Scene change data
◆ ◆ ◆ ◆ ◆

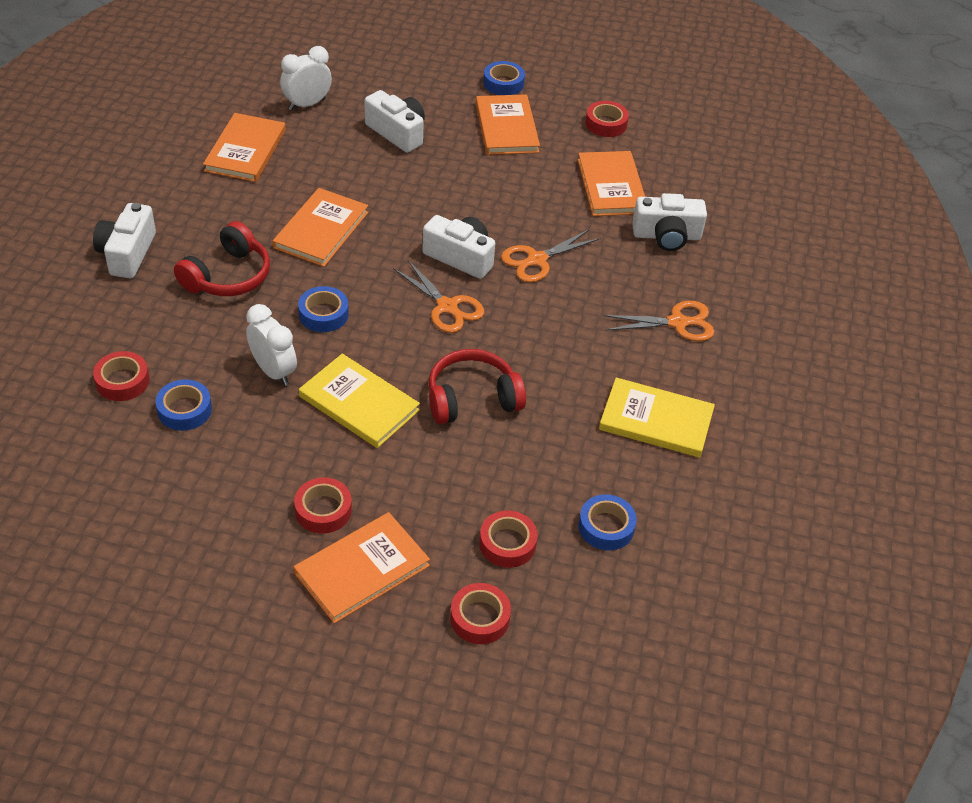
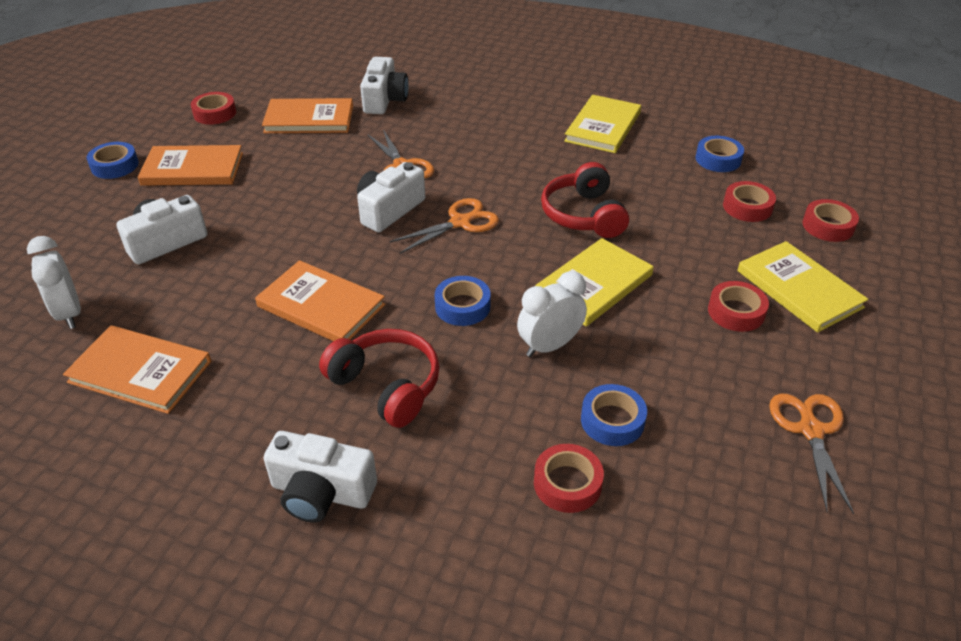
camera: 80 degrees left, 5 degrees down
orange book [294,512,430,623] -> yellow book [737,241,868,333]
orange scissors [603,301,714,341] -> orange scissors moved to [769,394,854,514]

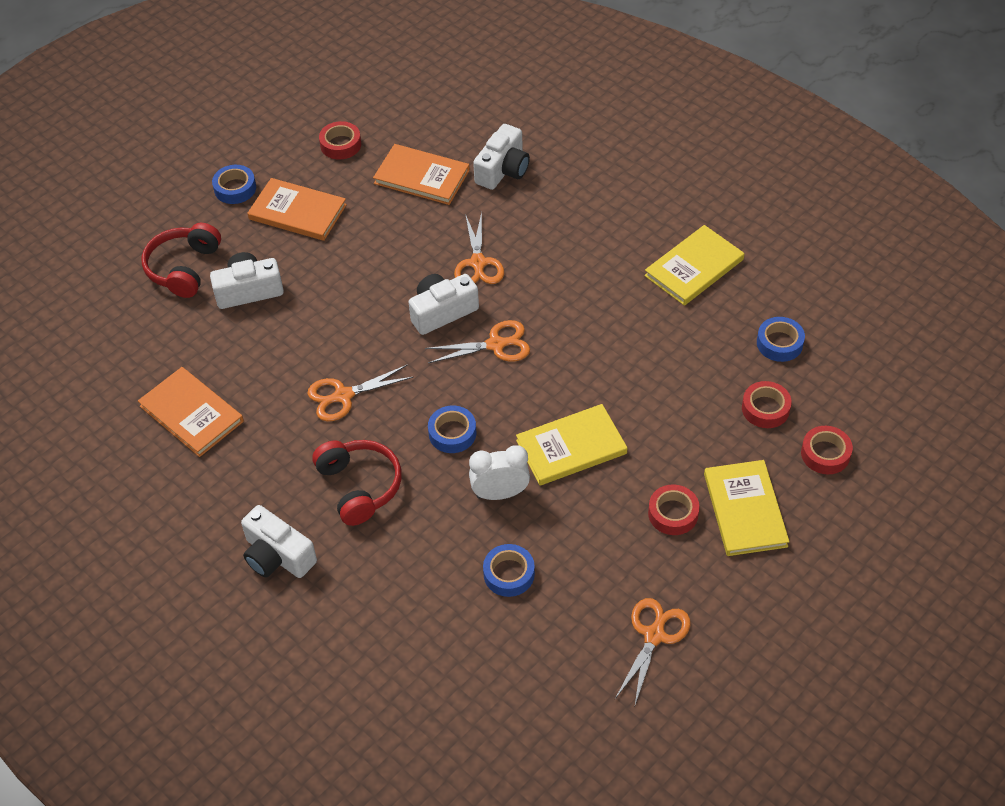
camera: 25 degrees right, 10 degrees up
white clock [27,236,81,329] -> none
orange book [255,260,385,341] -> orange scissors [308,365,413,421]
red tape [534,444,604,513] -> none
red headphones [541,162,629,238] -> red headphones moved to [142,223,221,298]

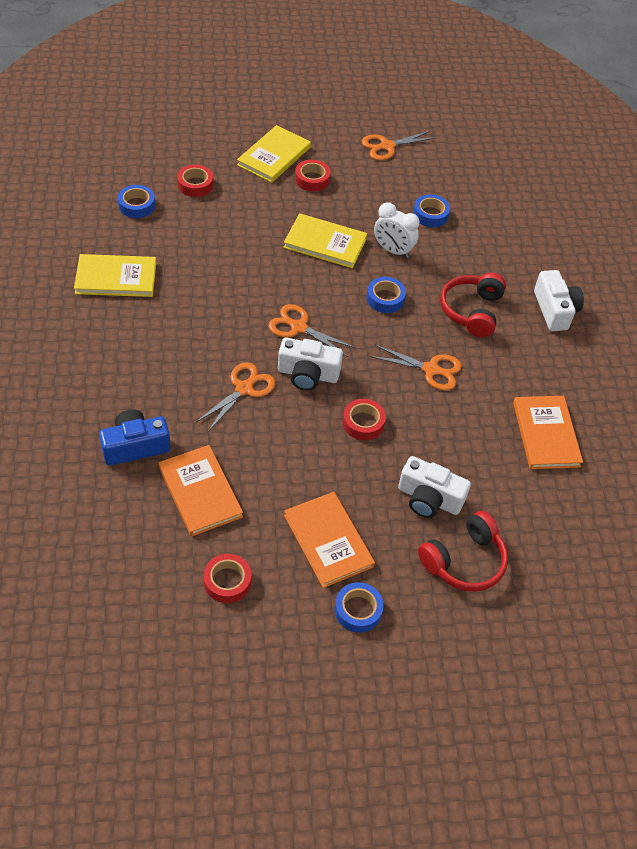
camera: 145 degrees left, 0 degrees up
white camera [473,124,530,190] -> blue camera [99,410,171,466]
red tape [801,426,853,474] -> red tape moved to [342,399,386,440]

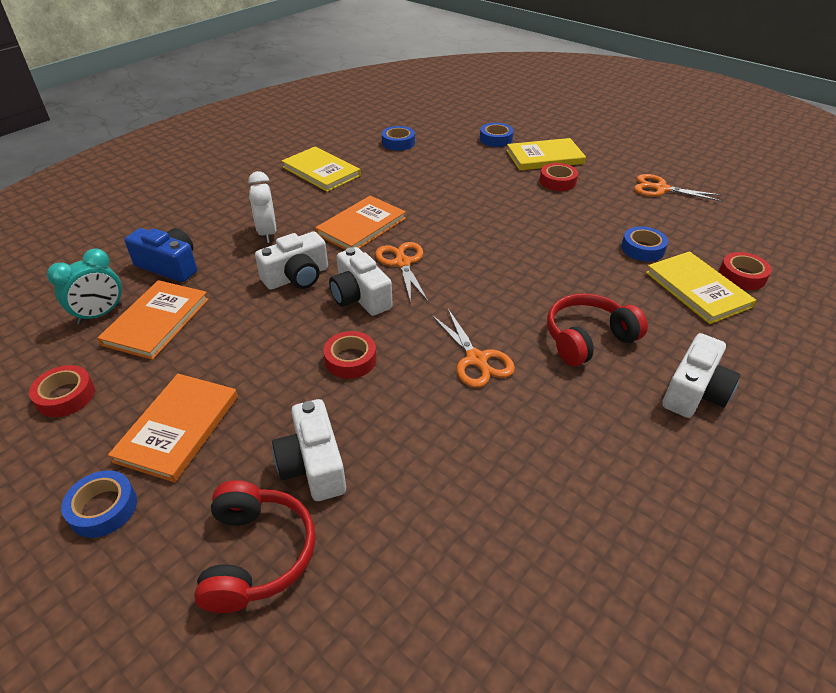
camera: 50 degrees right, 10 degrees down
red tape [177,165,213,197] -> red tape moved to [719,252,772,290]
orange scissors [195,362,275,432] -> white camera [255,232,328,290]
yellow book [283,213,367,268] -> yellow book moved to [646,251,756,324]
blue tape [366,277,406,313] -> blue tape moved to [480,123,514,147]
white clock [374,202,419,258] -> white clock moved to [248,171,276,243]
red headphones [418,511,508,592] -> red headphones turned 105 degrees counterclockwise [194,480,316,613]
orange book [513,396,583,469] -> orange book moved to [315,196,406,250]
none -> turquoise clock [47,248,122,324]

◆ ◆ ◆ ◆ ◆

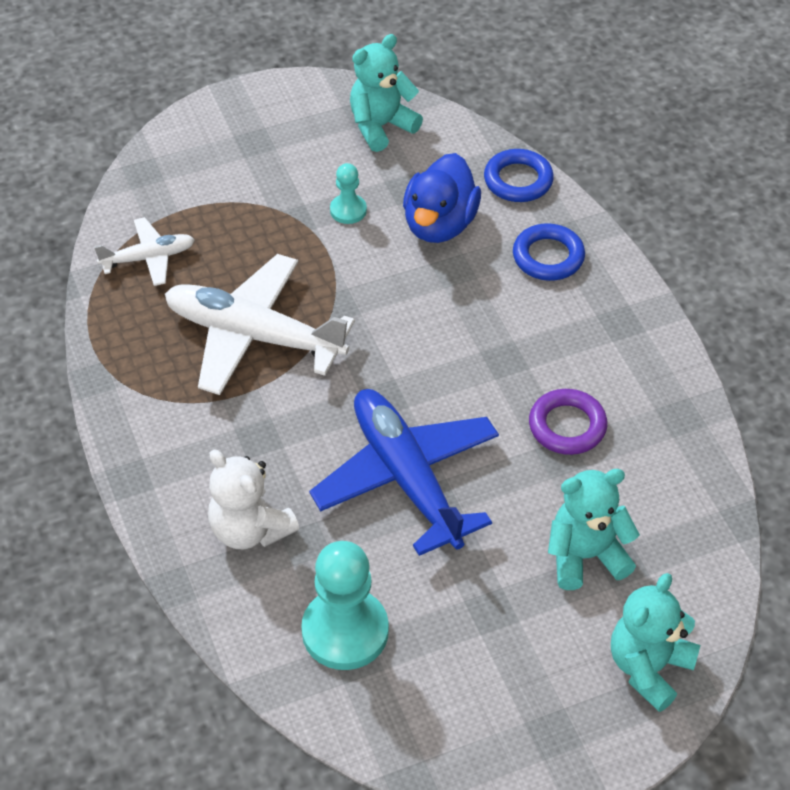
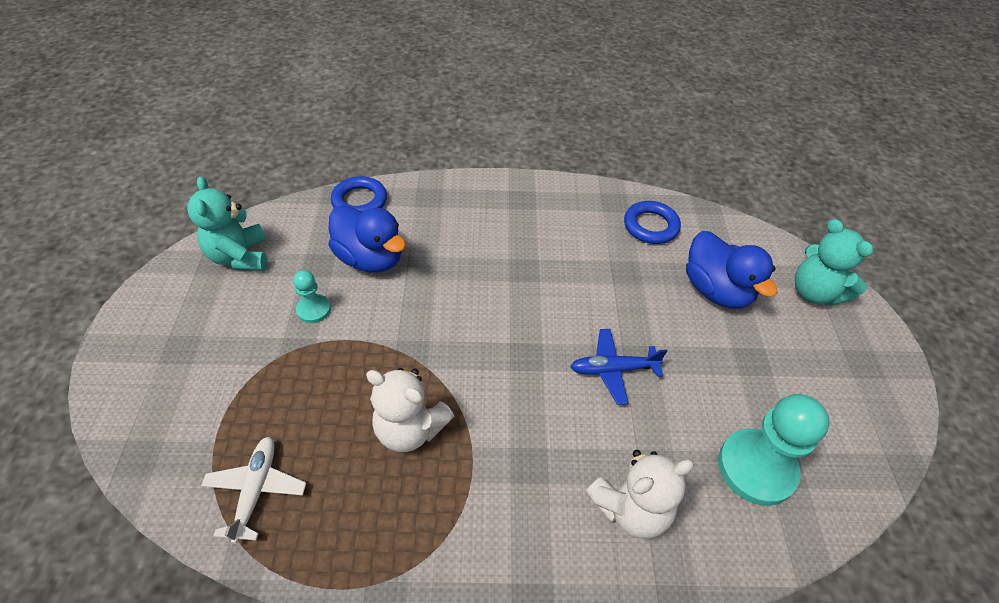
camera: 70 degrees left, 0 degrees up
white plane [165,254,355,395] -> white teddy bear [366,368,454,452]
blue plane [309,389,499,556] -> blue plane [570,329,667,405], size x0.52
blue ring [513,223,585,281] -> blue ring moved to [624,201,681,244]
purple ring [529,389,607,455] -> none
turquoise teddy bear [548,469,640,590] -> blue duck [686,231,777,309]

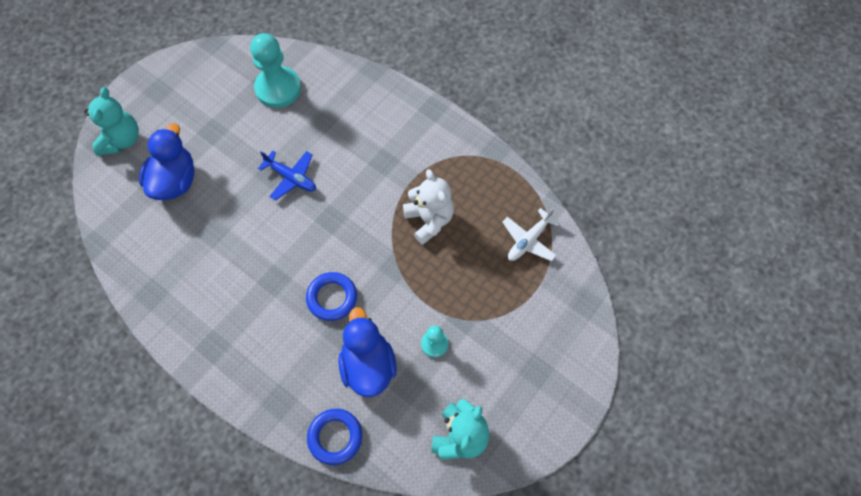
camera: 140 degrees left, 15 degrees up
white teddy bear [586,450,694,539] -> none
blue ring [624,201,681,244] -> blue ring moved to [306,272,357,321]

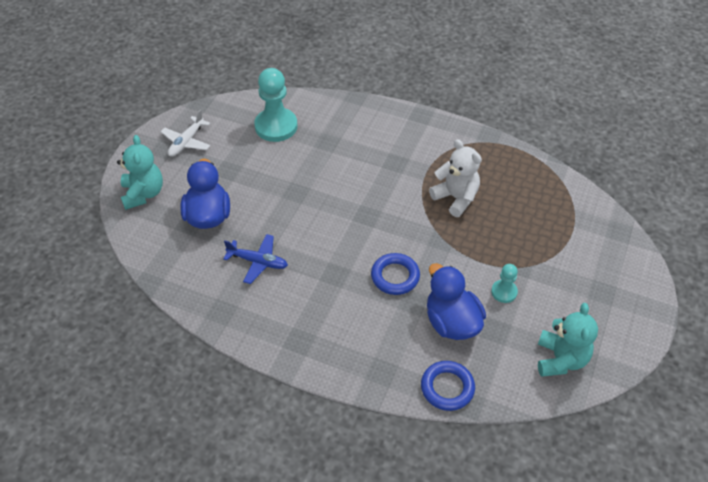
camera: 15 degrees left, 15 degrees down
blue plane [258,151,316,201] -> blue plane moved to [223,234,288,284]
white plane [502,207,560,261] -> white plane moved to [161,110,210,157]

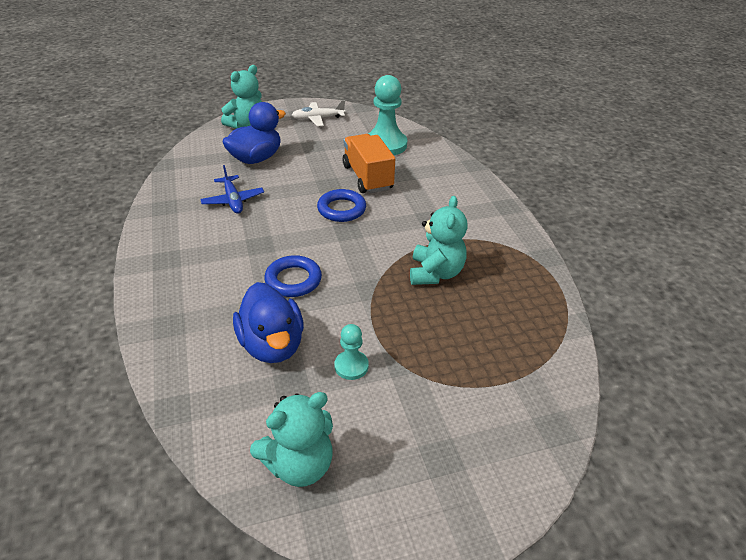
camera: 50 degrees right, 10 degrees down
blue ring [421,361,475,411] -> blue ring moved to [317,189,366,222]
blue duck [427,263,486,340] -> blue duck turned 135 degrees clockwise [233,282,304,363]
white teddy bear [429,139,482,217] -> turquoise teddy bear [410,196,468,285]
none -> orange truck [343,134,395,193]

◆ ◆ ◆ ◆ ◆

- **AIM OF THE TASK**
For this exercise, return exactly the lines above from the line with "orange scissors [603,301,714,341]" through the line with "none -> turquoise clock [47,248,122,324]", both included. Do not copy the pictures.

- **WORKED SOLUTION**
orange scissors [603,301,714,341] -> orange scissors moved to [769,394,854,514]

camera: 25 degrees right, 10 degrees up
white clock [27,236,81,329] -> none
orange book [255,260,385,341] -> orange scissors [308,365,413,421]
red tape [534,444,604,513] -> none
red headphones [541,162,629,238] -> red headphones moved to [142,223,221,298]

camera: 145 degrees left, 0 degrees up
white camera [473,124,530,190] -> blue camera [99,410,171,466]
red tape [801,426,853,474] -> red tape moved to [342,399,386,440]

camera: 50 degrees right, 10 degrees down
red tape [177,165,213,197] -> red tape moved to [719,252,772,290]
orange scissors [195,362,275,432] -> white camera [255,232,328,290]
yellow book [283,213,367,268] -> yellow book moved to [646,251,756,324]
blue tape [366,277,406,313] -> blue tape moved to [480,123,514,147]
white clock [374,202,419,258] -> white clock moved to [248,171,276,243]
red headphones [418,511,508,592] -> red headphones turned 105 degrees counterclockwise [194,480,316,613]
orange book [513,396,583,469] -> orange book moved to [315,196,406,250]
none -> turquoise clock [47,248,122,324]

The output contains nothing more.